Exercise
Could you write out, exactly as they stand, only the lines in the listing below from the line with "RGB2 pin G: 13 -> MI" to the line with "LINE3 pin GND: GND -> none", both ends included, without the pictures?

Supplied records
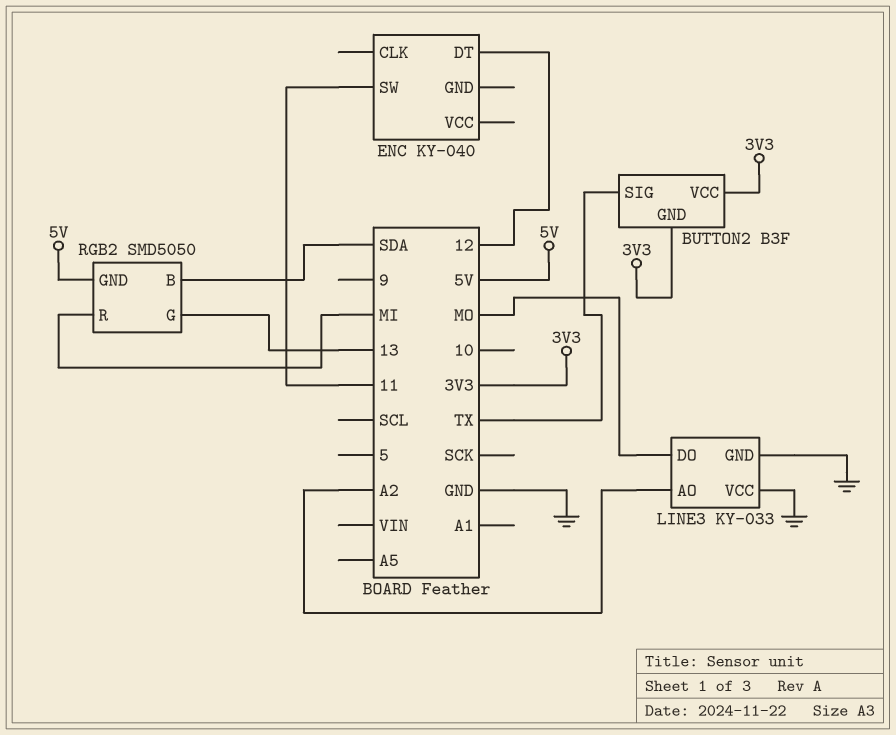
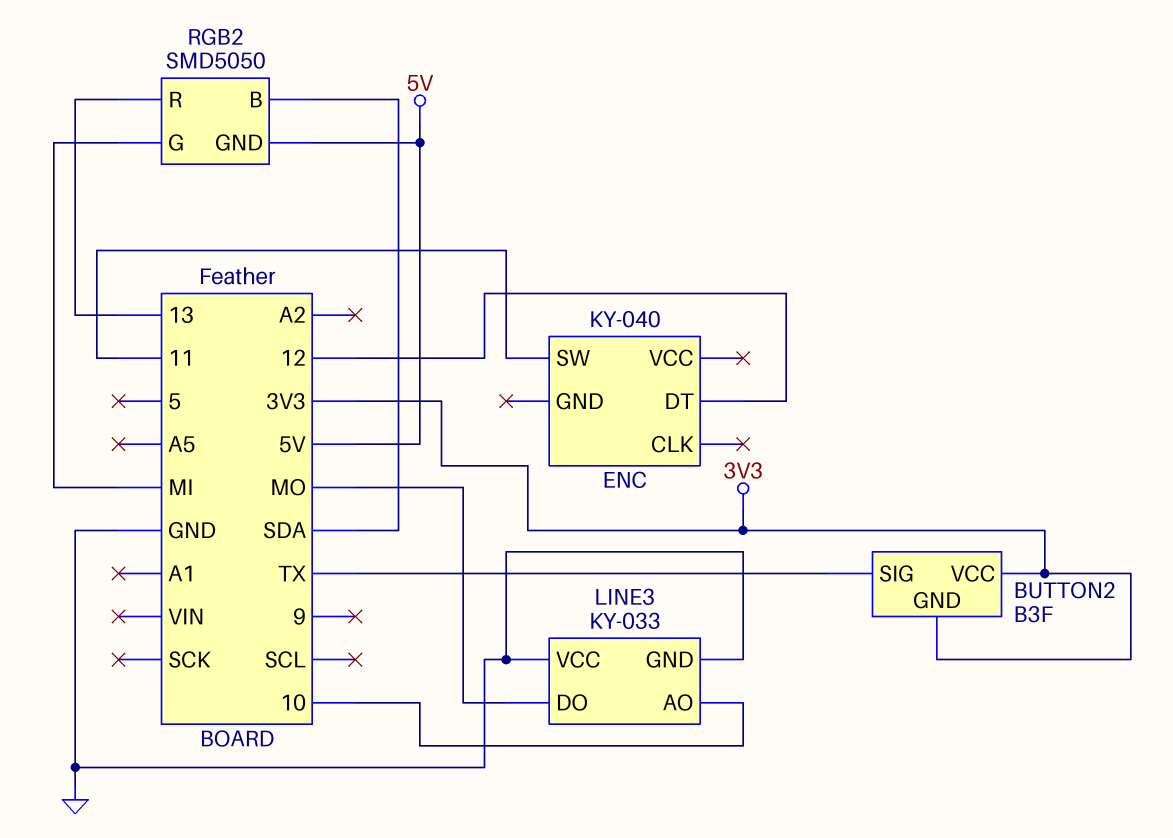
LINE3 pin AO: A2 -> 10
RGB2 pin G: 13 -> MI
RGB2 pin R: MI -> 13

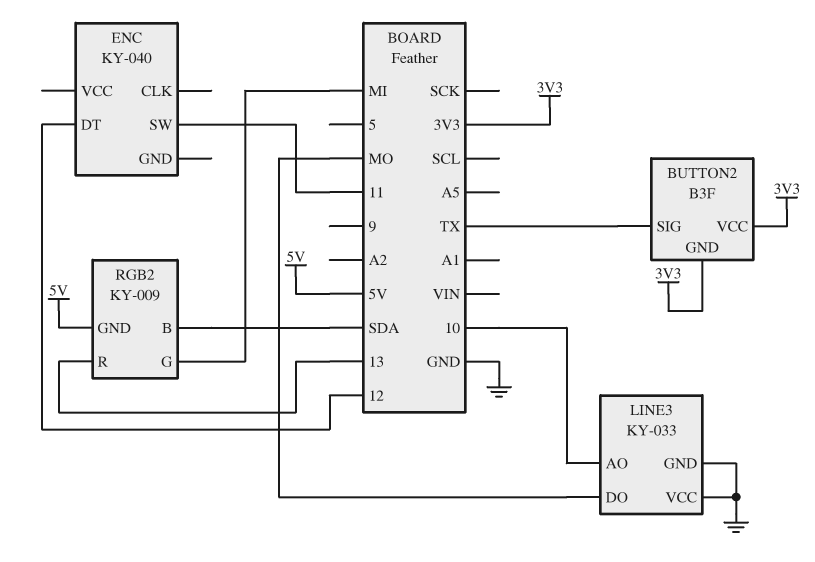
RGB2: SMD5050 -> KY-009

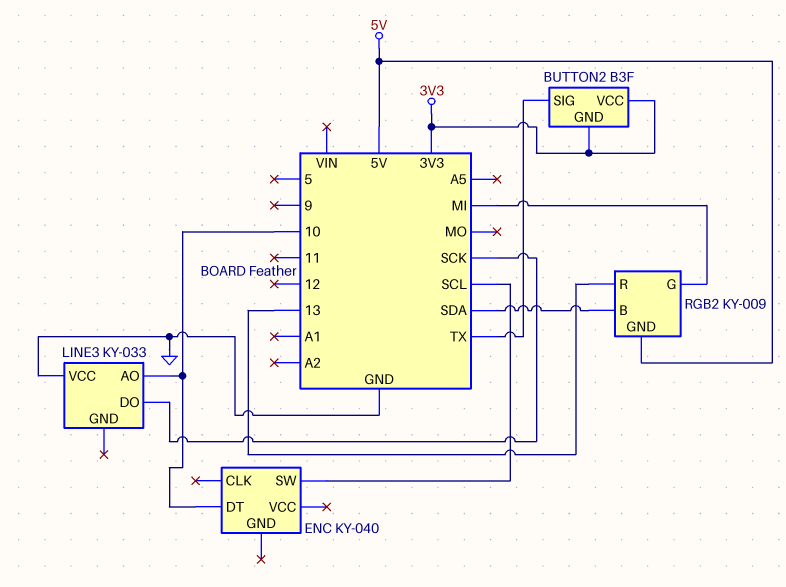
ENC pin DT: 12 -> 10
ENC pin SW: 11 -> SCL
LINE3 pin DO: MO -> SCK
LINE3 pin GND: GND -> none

--

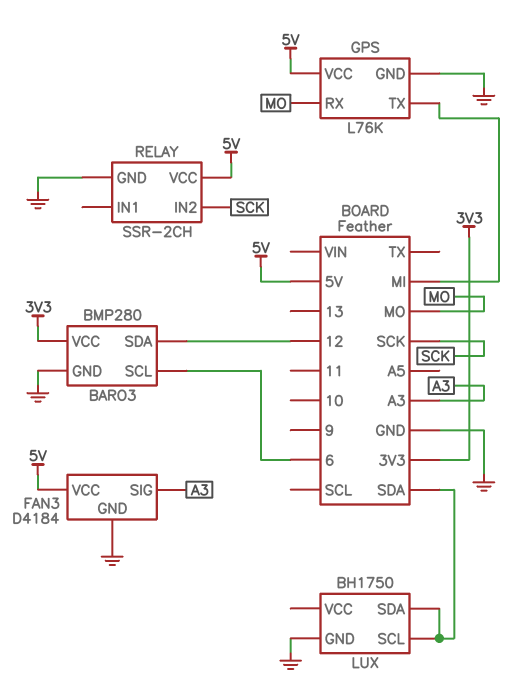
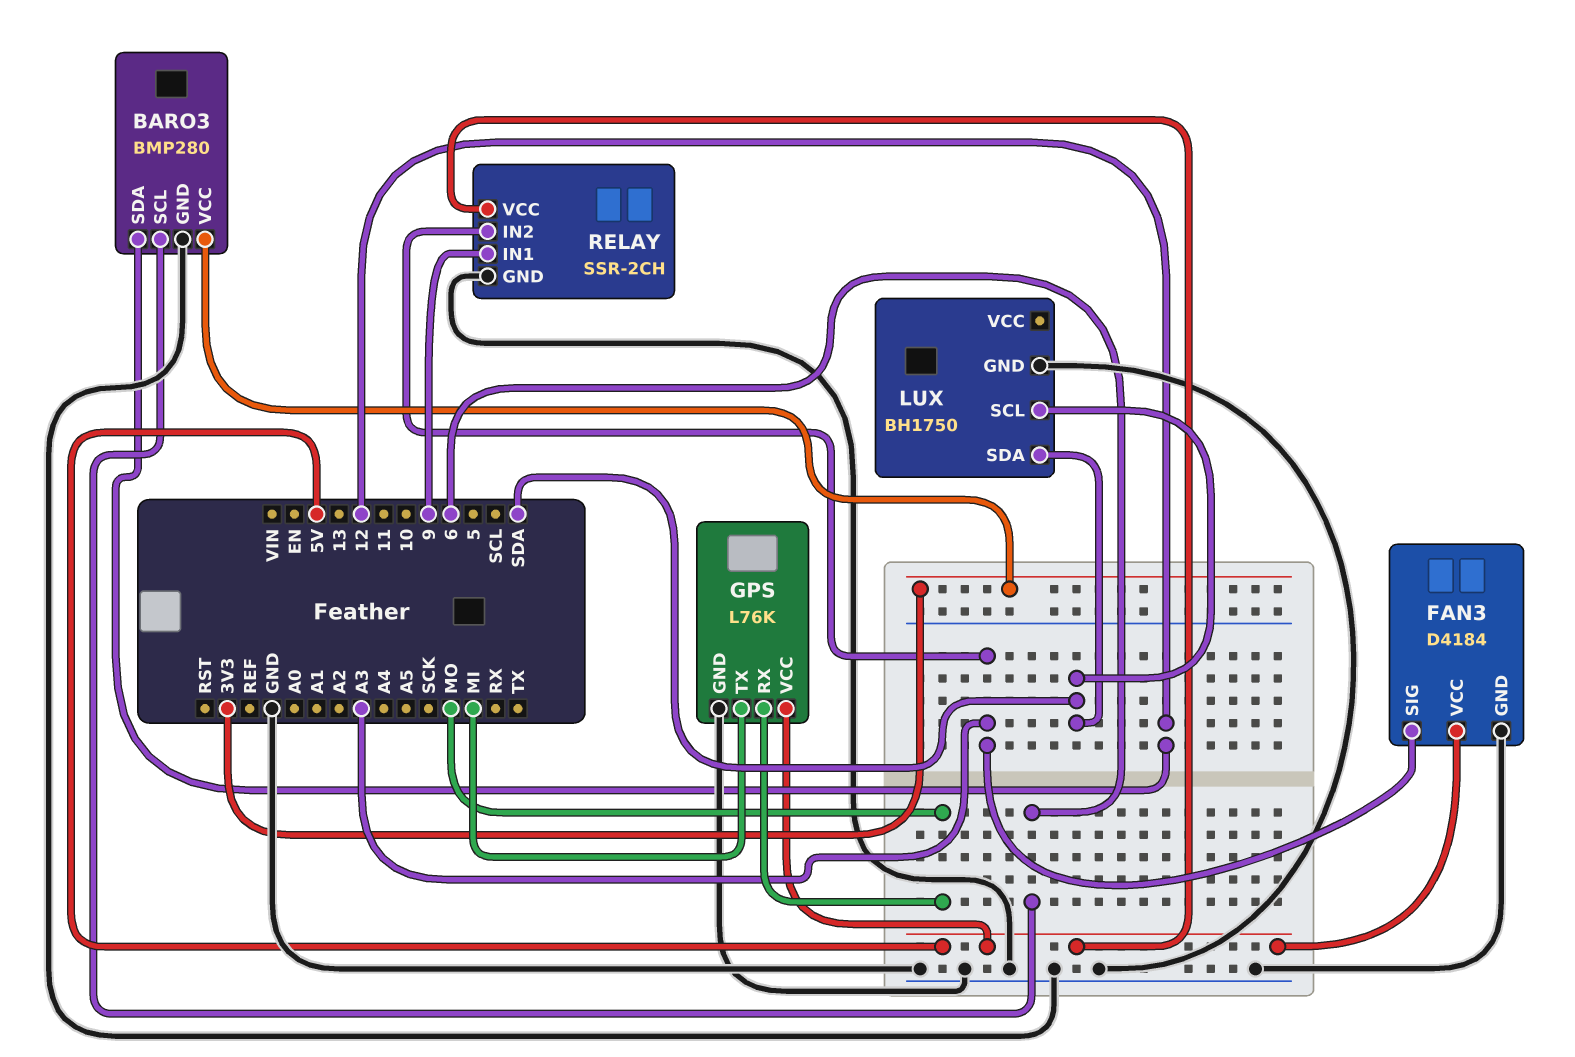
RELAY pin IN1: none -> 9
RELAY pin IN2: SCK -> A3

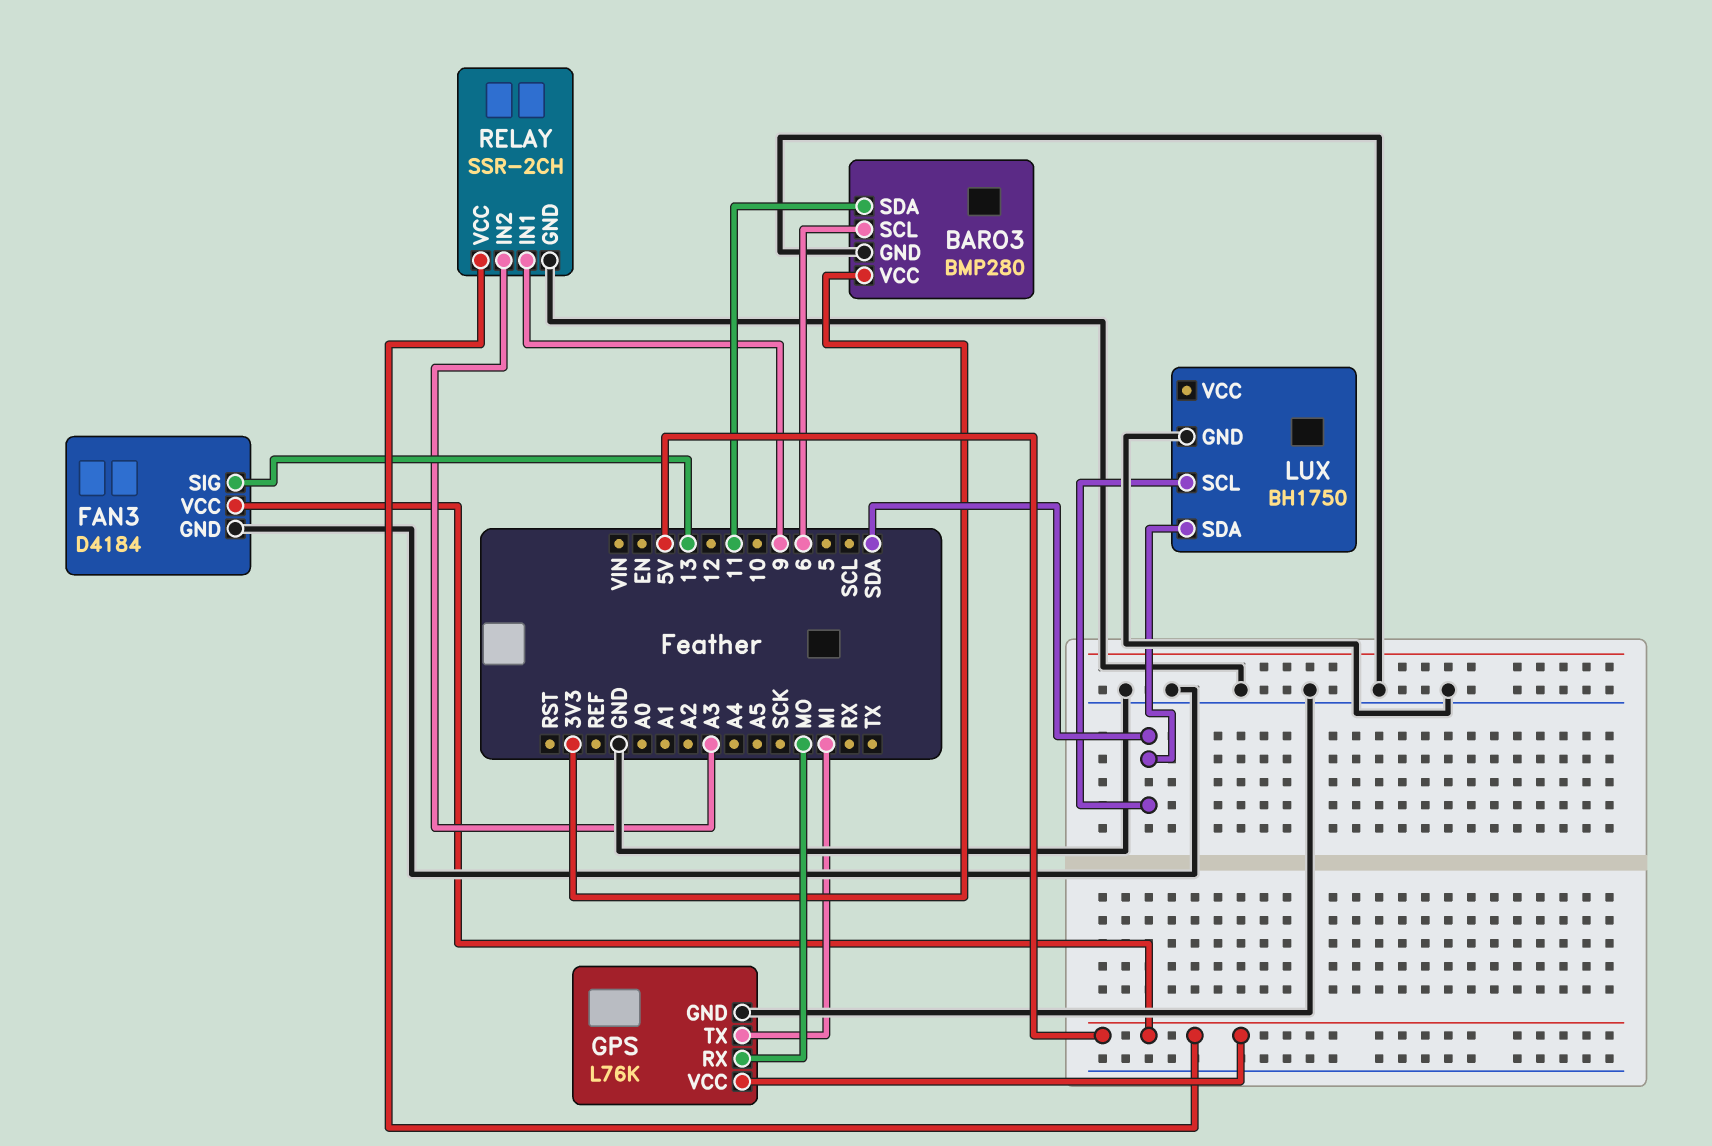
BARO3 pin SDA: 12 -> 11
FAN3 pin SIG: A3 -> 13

Response to the exercise
RGB2 pin G: 13 -> MI
RGB2 pin R: MI -> 13

RGB2: SMD5050 -> KY-009

ENC pin DT: 12 -> 10
ENC pin SW: 11 -> SCL
LINE3 pin DO: MO -> SCK
LINE3 pin GND: GND -> none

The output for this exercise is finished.